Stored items

↓↓↓

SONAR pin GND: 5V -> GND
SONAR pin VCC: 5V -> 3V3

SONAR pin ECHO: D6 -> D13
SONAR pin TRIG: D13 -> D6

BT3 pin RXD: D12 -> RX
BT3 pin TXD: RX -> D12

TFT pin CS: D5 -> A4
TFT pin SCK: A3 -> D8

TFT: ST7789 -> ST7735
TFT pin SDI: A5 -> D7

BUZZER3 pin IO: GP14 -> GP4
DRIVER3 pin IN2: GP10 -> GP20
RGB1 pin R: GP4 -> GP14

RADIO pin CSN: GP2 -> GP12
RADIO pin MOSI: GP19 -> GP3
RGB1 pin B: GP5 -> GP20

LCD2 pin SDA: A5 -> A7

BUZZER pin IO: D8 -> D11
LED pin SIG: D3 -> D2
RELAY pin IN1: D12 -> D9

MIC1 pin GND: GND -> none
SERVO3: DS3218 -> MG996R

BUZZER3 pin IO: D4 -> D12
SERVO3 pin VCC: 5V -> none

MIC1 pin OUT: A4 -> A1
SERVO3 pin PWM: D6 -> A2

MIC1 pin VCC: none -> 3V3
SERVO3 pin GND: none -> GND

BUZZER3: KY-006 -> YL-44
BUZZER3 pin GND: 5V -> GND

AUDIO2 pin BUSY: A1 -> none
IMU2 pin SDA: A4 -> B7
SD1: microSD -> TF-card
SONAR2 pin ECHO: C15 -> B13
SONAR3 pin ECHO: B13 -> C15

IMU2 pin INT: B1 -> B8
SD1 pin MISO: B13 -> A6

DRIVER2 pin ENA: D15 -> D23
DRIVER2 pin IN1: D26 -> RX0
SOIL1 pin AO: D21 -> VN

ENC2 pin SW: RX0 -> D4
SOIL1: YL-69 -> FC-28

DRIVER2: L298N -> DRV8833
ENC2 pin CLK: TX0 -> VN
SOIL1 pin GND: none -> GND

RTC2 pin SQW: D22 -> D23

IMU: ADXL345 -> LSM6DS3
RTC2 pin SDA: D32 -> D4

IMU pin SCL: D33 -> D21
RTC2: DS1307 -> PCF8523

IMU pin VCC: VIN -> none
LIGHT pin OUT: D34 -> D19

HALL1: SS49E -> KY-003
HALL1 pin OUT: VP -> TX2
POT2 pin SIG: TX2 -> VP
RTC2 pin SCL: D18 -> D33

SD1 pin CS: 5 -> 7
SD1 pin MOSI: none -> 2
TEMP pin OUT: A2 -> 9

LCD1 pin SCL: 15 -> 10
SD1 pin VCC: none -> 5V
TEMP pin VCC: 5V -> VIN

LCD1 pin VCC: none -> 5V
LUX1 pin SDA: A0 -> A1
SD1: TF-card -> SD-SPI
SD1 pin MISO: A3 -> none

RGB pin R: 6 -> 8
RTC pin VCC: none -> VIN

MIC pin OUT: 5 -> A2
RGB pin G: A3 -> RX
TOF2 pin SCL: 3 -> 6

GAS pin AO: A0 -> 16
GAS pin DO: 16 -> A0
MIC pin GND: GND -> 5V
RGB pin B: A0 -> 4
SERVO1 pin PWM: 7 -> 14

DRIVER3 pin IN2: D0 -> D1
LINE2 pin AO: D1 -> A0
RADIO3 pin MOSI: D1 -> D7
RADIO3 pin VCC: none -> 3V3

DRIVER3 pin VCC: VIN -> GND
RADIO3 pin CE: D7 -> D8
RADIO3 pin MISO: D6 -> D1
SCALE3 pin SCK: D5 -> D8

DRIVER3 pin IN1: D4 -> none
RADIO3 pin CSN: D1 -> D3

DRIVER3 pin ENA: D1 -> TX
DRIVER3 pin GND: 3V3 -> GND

↑↑↑

> WORK ORDER:
Transcribe the entries exactly, and make each line match the original.

> ANSWER TO THE PROBLEM:
SONAR pin GND: 5V -> GND
SONAR pin VCC: 5V -> 3V3

SONAR pin ECHO: D6 -> D13
SONAR pin TRIG: D13 -> D6

BT3 pin RXD: D12 -> RX
BT3 pin TXD: RX -> D12

TFT pin CS: D5 -> A4
TFT pin SCK: A3 -> D8

TFT: ST7789 -> ST7735
TFT pin SDI: A5 -> D7

BUZZER3 pin IO: GP14 -> GP4
DRIVER3 pin IN2: GP10 -> GP20
RGB1 pin R: GP4 -> GP14

RADIO pin CSN: GP2 -> GP12
RADIO pin MOSI: GP19 -> GP3
RGB1 pin B: GP5 -> GP20

LCD2 pin SDA: A5 -> A7

BUZZER pin IO: D8 -> D11
LED pin SIG: D3 -> D2
RELAY pin IN1: D12 -> D9

MIC1 pin GND: GND -> none
SERVO3: DS3218 -> MG996R

BUZZER3 pin IO: D4 -> D12
SERVO3 pin VCC: 5V -> none

MIC1 pin OUT: A4 -> A1
SERVO3 pin PWM: D6 -> A2

MIC1 pin VCC: none -> 3V3
SERVO3 pin GND: none -> GND

BUZZER3: KY-006 -> YL-44
BUZZER3 pin GND: 5V -> GND

AUDIO2 pin BUSY: A1 -> none
IMU2 pin SDA: A4 -> B7
SD1: microSD -> TF-card
SONAR2 pin ECHO: C15 -> B13
SONAR3 pin ECHO: B13 -> C15

IMU2 pin INT: B1 -> B8
SD1 pin MISO: B13 -> A6

DRIVER2 pin ENA: D15 -> D23
DRIVER2 pin IN1: D26 -> RX0
SOIL1 pin AO: D21 -> VN

ENC2 pin SW: RX0 -> D4
SOIL1: YL-69 -> FC-28

DRIVER2: L298N -> DRV8833
ENC2 pin CLK: TX0 -> VN
SOIL1 pin GND: none -> GND

RTC2 pin SQW: D22 -> D23

IMU: ADXL345 -> LSM6DS3
RTC2 pin SDA: D32 -> D4

IMU pin SCL: D33 -> D21
RTC2: DS1307 -> PCF8523

IMU pin VCC: VIN -> none
LIGHT pin OUT: D34 -> D19

HALL1: SS49E -> KY-003
HALL1 pin OUT: VP -> TX2
POT2 pin SIG: TX2 -> VP
RTC2 pin SCL: D18 -> D33

SD1 pin CS: 5 -> 7
SD1 pin MOSI: none -> 2
TEMP pin OUT: A2 -> 9

LCD1 pin SCL: 15 -> 10
SD1 pin VCC: none -> 5V
TEMP pin VCC: 5V -> VIN

LCD1 pin VCC: none -> 5V
LUX1 pin SDA: A0 -> A1
SD1: TF-card -> SD-SPI
SD1 pin MISO: A3 -> none

RGB pin R: 6 -> 8
RTC pin VCC: none -> VIN

MIC pin OUT: 5 -> A2
RGB pin G: A3 -> RX
TOF2 pin SCL: 3 -> 6

GAS pin AO: A0 -> 16
GAS pin DO: 16 -> A0
MIC pin GND: GND -> 5V
RGB pin B: A0 -> 4
SERVO1 pin PWM: 7 -> 14

DRIVER3 pin IN2: D0 -> D1
LINE2 pin AO: D1 -> A0
RADIO3 pin MOSI: D1 -> D7
RADIO3 pin VCC: none -> 3V3

DRIVER3 pin VCC: VIN -> GND
RADIO3 pin CE: D7 -> D8
RADIO3 pin MISO: D6 -> D1
SCALE3 pin SCK: D5 -> D8

DRIVER3 pin IN1: D4 -> none
RADIO3 pin CSN: D1 -> D3

DRIVER3 pin ENA: D1 -> TX
DRIVER3 pin GND: 3V3 -> GND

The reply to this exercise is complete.